▶ [Task to carry out]
Copy the lines of the material verbatim, beginning at the line that contains "The height and width of the screenshot is (540, 960). I" and ending after the line that contains "Consider the image.", with both included. Leave the pictures out of your copy.

▶ [Records for processing]
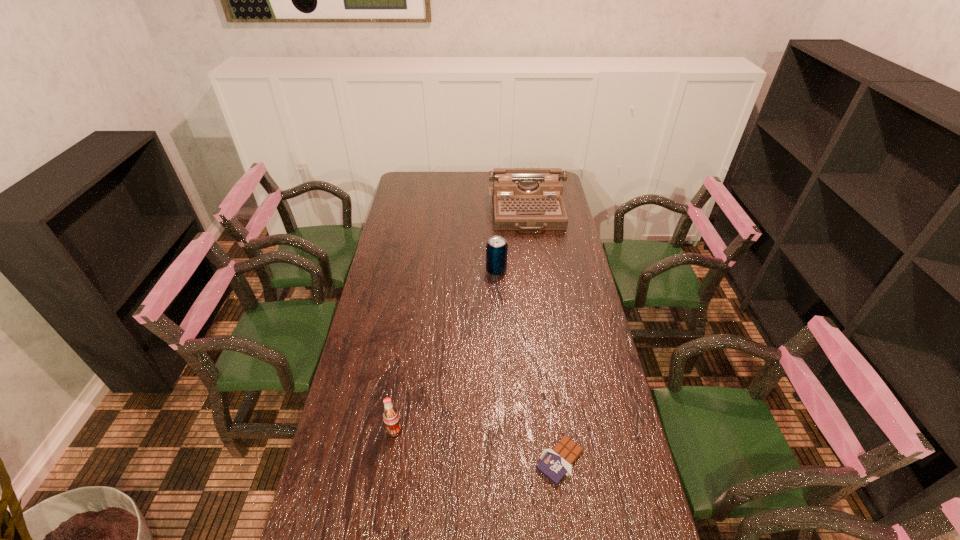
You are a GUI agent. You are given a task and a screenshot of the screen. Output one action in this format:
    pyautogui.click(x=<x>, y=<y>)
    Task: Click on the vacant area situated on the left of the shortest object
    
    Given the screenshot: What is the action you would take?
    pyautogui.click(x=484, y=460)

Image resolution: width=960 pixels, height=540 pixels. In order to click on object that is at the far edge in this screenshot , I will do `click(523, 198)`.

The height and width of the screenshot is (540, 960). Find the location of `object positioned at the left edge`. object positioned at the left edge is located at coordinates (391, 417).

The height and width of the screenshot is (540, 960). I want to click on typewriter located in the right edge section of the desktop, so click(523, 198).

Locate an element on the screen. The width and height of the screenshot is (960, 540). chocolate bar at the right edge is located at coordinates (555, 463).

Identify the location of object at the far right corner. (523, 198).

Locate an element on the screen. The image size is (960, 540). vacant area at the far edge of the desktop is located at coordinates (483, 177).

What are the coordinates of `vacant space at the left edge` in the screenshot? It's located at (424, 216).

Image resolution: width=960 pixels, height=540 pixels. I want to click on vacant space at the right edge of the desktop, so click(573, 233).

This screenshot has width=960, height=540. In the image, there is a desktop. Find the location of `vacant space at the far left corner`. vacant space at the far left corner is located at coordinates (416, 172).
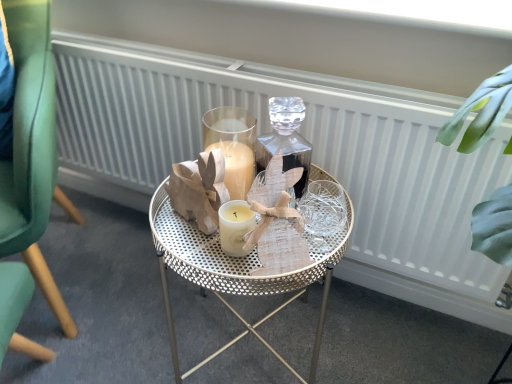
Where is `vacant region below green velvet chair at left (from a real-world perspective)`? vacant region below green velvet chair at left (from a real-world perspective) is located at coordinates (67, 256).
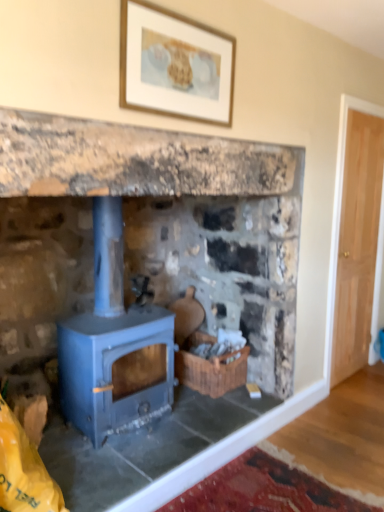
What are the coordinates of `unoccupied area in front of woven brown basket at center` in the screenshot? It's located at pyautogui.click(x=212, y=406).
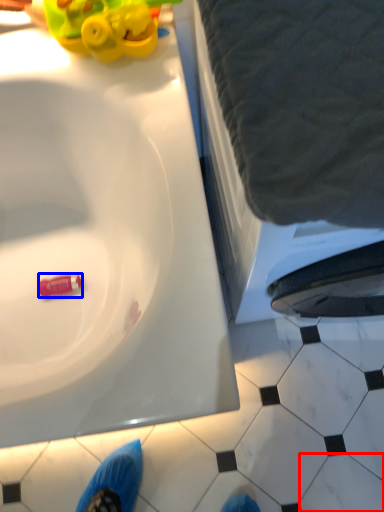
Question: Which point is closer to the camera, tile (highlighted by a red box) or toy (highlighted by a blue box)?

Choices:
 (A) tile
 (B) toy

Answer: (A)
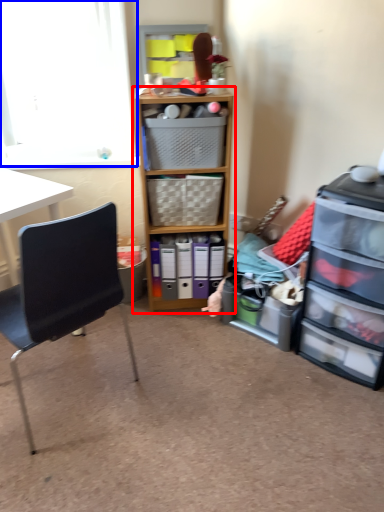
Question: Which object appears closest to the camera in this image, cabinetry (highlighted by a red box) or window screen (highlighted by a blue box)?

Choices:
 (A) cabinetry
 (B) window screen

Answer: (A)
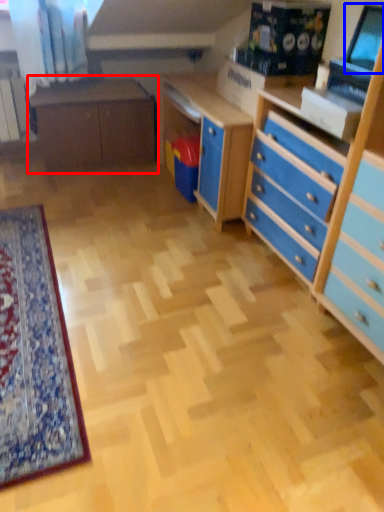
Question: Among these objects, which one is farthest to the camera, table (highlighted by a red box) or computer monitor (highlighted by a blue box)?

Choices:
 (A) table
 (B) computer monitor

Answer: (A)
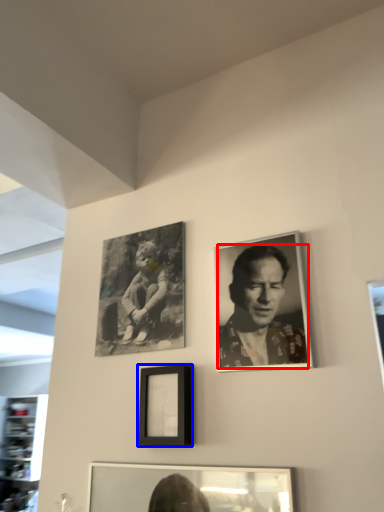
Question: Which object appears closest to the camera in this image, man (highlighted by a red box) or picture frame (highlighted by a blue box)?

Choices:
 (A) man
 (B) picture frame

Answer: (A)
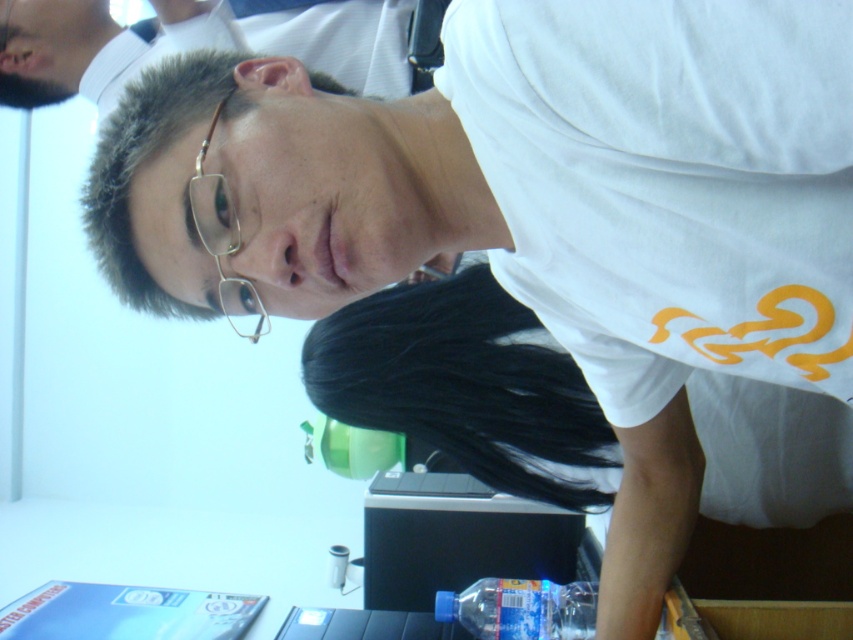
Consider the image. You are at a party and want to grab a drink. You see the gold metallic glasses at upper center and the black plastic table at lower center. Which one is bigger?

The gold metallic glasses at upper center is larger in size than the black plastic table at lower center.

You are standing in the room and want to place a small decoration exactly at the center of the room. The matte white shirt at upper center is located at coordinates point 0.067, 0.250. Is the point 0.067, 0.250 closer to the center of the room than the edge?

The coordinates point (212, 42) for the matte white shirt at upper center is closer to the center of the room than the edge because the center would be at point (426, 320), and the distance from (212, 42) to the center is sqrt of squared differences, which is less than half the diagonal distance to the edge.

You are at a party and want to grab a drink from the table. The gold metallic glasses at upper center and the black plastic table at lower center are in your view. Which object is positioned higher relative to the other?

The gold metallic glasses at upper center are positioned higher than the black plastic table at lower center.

▶ [Response to this task]
The height and width of the screenshot is (540, 960). I want to click on typewriter located in the right edge section of the desktop, so click(523, 198).

Locate an element on the screen. The width and height of the screenshot is (960, 540). chocolate bar at the right edge is located at coordinates (555, 463).

Identify the location of object at the far right corner. (523, 198).

Locate an element on the screen. The image size is (960, 540). vacant area at the far edge of the desktop is located at coordinates (483, 177).

What are the coordinates of `vacant space at the left edge` in the screenshot? It's located at (424, 216).

Image resolution: width=960 pixels, height=540 pixels. I want to click on vacant space at the right edge of the desktop, so click(573, 233).

This screenshot has width=960, height=540. In the image, there is a desktop. Find the location of `vacant space at the far left corner`. vacant space at the far left corner is located at coordinates (416, 172).
Where is `vacant region below green velvet chair at left (from a real-world perspective)`? vacant region below green velvet chair at left (from a real-world perspective) is located at coordinates (67, 256).
What are the coordinates of `unoccupied area in front of woven brown basket at center` in the screenshot? It's located at pyautogui.click(x=212, y=406).
Question: Which point is closer to the camera, tile (highlighted by a red box) or toy (highlighted by a blue box)?

Choices:
 (A) tile
 (B) toy

Answer: (A)
Question: Which object appears closest to the camera in this image, cabinetry (highlighted by a red box) or window screen (highlighted by a blue box)?

Choices:
 (A) cabinetry
 (B) window screen

Answer: (A)
Question: Among these objects, which one is farthest to the camera, table (highlighted by a red box) or computer monitor (highlighted by a blue box)?

Choices:
 (A) table
 (B) computer monitor

Answer: (A)
Question: Which object appears closest to the camera in this image, man (highlighted by a red box) or picture frame (highlighted by a blue box)?

Choices:
 (A) man
 (B) picture frame

Answer: (A)
Consider the image. You are at a party and want to grab a drink. You see the gold metallic glasses at upper center and the black plastic table at lower center. Which one is bigger?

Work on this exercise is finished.